#### [About this exercise]
As you write out the lines from the one containing "(290, 496) = (150, 341): none -> pink tape" through the last line of the records, keep them exact and leave out pictures.

= = =

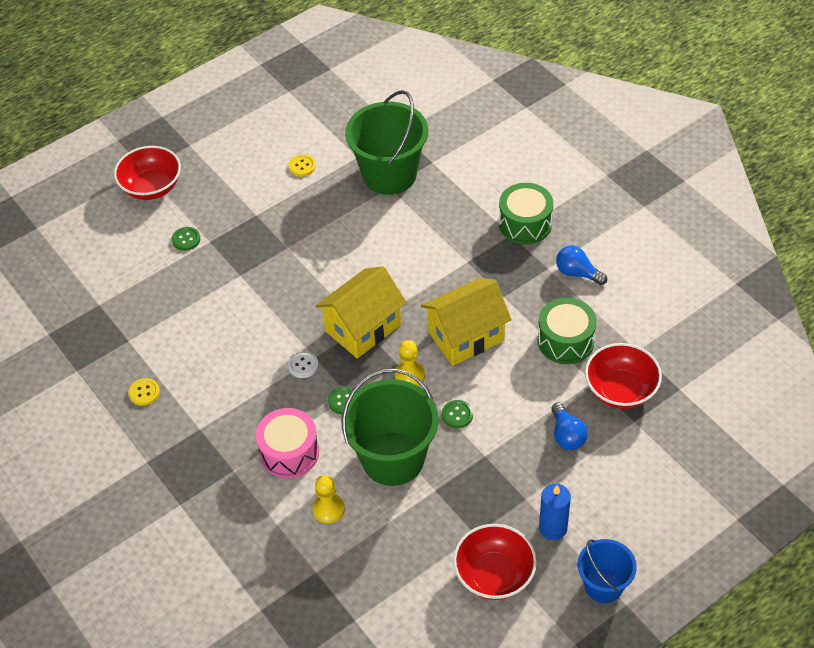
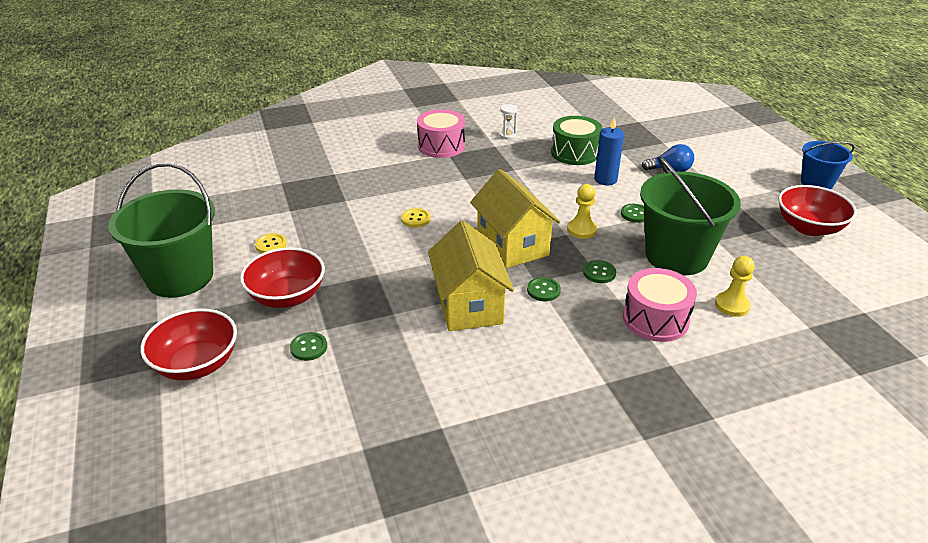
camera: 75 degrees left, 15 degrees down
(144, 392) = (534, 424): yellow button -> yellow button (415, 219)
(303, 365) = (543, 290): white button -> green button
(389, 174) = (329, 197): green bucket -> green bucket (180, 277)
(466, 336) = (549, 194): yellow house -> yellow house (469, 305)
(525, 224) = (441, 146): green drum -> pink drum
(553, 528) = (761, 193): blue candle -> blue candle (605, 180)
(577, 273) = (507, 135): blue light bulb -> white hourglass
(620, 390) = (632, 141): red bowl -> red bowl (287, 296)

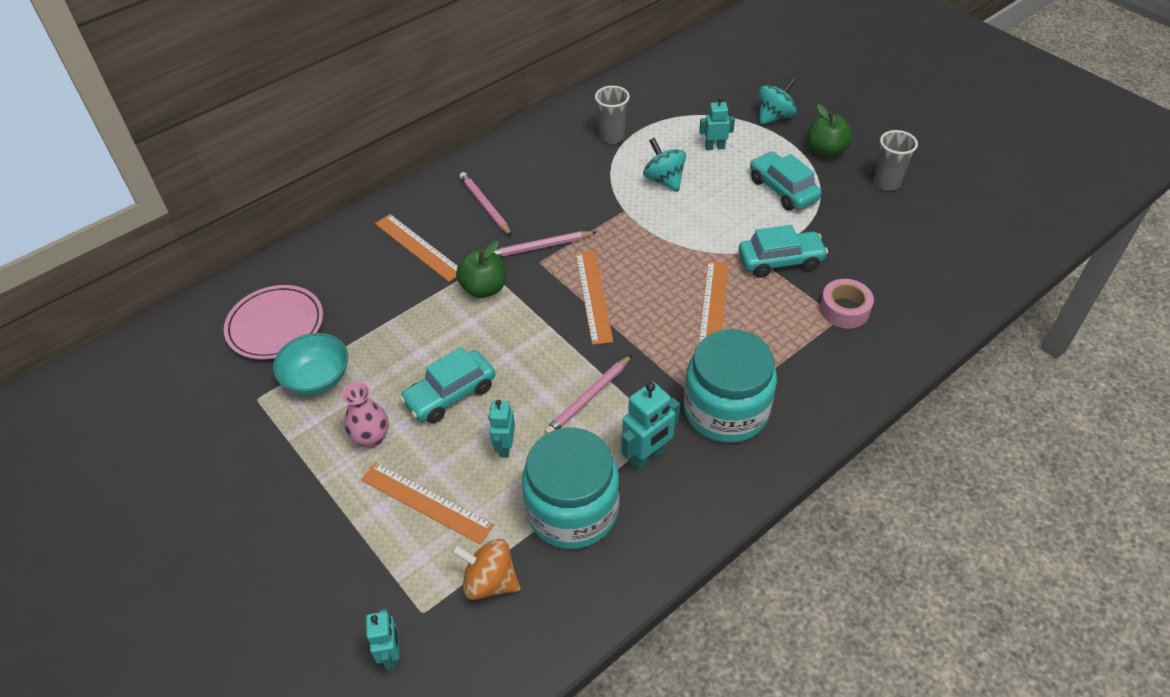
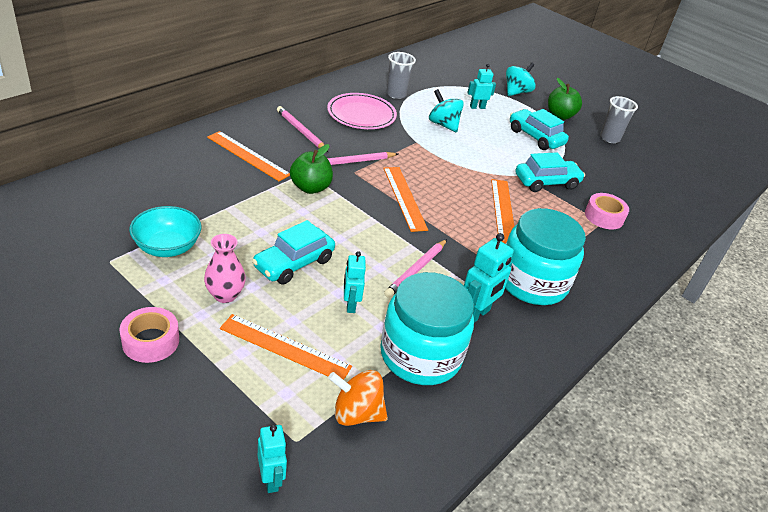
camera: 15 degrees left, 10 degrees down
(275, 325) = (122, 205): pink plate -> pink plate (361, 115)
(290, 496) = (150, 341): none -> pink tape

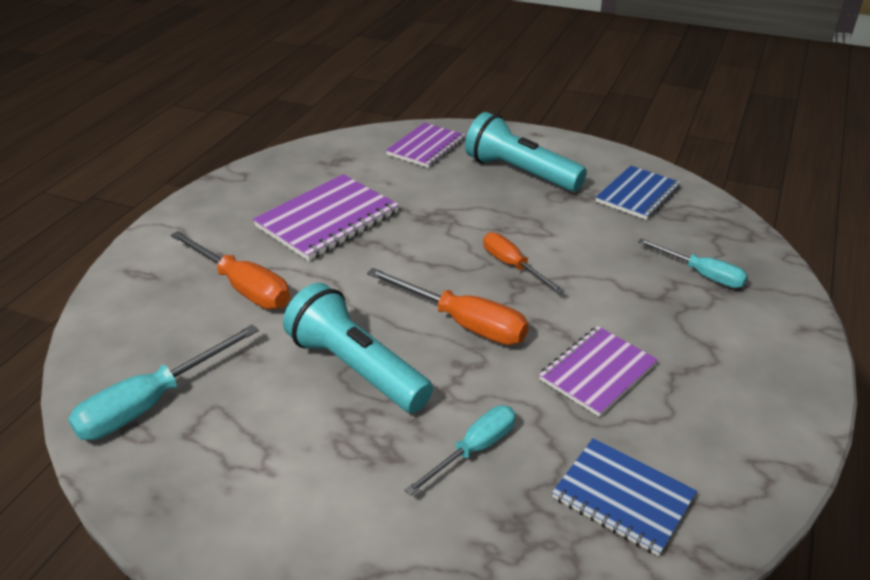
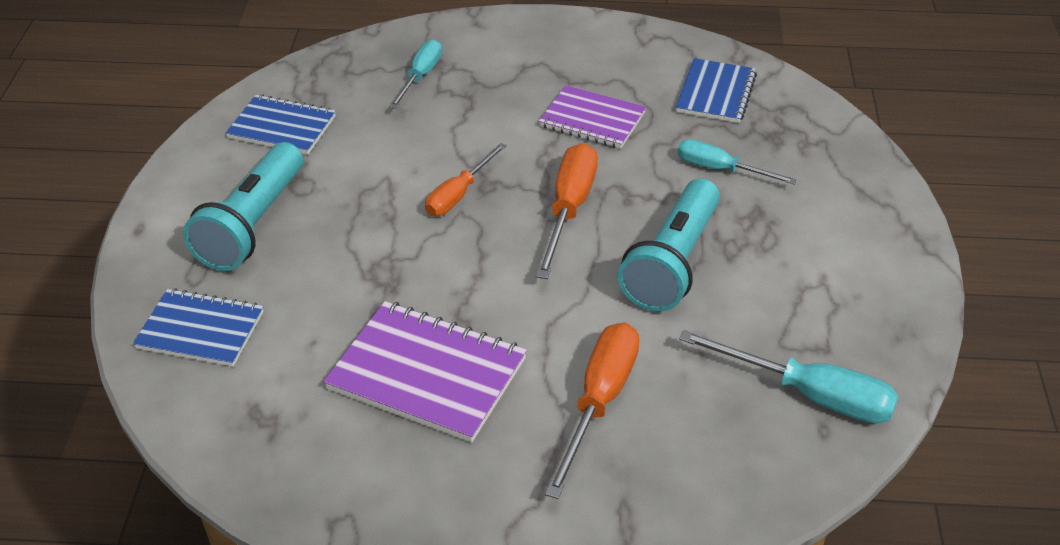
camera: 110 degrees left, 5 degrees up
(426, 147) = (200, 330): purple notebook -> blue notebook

= = =

#### [Answer below]
(290, 496) = (150, 341): none -> pink tape

camera: 110 degrees left, 5 degrees up
(426, 147) = (200, 330): purple notebook -> blue notebook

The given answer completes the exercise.